AIM OF THE TASK:
Nothing but the lines from the one containing "U27: none -> buffer 74LS07 (in G14, out G15)" through the final line of the listing should appear in the answer, each exactly as written.

········

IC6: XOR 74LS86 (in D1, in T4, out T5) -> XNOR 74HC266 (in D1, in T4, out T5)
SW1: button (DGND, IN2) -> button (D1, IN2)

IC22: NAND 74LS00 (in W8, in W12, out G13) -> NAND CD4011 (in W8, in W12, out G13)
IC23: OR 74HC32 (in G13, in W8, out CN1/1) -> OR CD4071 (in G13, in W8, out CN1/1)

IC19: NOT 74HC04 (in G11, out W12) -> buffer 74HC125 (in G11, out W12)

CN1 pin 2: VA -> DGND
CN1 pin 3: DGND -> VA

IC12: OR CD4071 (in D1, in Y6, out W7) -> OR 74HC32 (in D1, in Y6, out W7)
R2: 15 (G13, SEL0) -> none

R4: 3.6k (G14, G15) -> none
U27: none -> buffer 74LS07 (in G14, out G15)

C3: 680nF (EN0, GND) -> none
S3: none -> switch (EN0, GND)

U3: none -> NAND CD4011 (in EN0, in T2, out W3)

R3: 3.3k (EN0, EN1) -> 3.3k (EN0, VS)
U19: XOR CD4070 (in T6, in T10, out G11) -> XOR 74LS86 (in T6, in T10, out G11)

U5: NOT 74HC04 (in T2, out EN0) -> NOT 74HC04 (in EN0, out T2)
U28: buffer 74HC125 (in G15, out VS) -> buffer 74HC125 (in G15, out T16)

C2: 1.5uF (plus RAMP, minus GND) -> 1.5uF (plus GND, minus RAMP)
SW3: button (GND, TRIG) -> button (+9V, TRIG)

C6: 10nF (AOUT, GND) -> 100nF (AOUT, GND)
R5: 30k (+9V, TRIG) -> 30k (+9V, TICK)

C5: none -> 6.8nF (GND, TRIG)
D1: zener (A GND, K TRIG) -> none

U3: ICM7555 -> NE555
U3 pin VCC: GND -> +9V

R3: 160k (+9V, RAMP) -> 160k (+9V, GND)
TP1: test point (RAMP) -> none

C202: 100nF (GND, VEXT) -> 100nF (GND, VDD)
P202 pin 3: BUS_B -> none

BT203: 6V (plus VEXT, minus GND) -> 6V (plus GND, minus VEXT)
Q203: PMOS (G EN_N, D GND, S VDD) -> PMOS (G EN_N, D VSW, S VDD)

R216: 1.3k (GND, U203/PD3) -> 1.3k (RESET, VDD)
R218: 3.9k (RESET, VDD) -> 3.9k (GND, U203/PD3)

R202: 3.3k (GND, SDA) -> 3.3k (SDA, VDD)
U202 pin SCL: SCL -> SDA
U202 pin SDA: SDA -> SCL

········

EXERCISE RESULT:
U27: none -> buffer 74LS07 (in G14, out G15)

C3: 680nF (EN0, GND) -> none
S3: none -> switch (EN0, GND)

U3: none -> NAND CD4011 (in EN0, in T2, out W3)

R3: 3.3k (EN0, EN1) -> 3.3k (EN0, VS)
U19: XOR CD4070 (in T6, in T10, out G11) -> XOR 74LS86 (in T6, in T10, out G11)

U5: NOT 74HC04 (in T2, out EN0) -> NOT 74HC04 (in EN0, out T2)
U28: buffer 74HC125 (in G15, out VS) -> buffer 74HC125 (in G15, out T16)

C2: 1.5uF (plus RAMP, minus GND) -> 1.5uF (plus GND, minus RAMP)
SW3: button (GND, TRIG) -> button (+9V, TRIG)

C6: 10nF (AOUT, GND) -> 100nF (AOUT, GND)
R5: 30k (+9V, TRIG) -> 30k (+9V, TICK)

C5: none -> 6.8nF (GND, TRIG)
D1: zener (A GND, K TRIG) -> none

U3: ICM7555 -> NE555
U3 pin VCC: GND -> +9V

R3: 160k (+9V, RAMP) -> 160k (+9V, GND)
TP1: test point (RAMP) -> none

C202: 100nF (GND, VEXT) -> 100nF (GND, VDD)
P202 pin 3: BUS_B -> none

BT203: 6V (plus VEXT, minus GND) -> 6V (plus GND, minus VEXT)
Q203: PMOS (G EN_N, D GND, S VDD) -> PMOS (G EN_N, D VSW, S VDD)

R216: 1.3k (GND, U203/PD3) -> 1.3k (RESET, VDD)
R218: 3.9k (RESET, VDD) -> 3.9k (GND, U203/PD3)

R202: 3.3k (GND, SDA) -> 3.3k (SDA, VDD)
U202 pin SCL: SCL -> SDA
U202 pin SDA: SDA -> SCL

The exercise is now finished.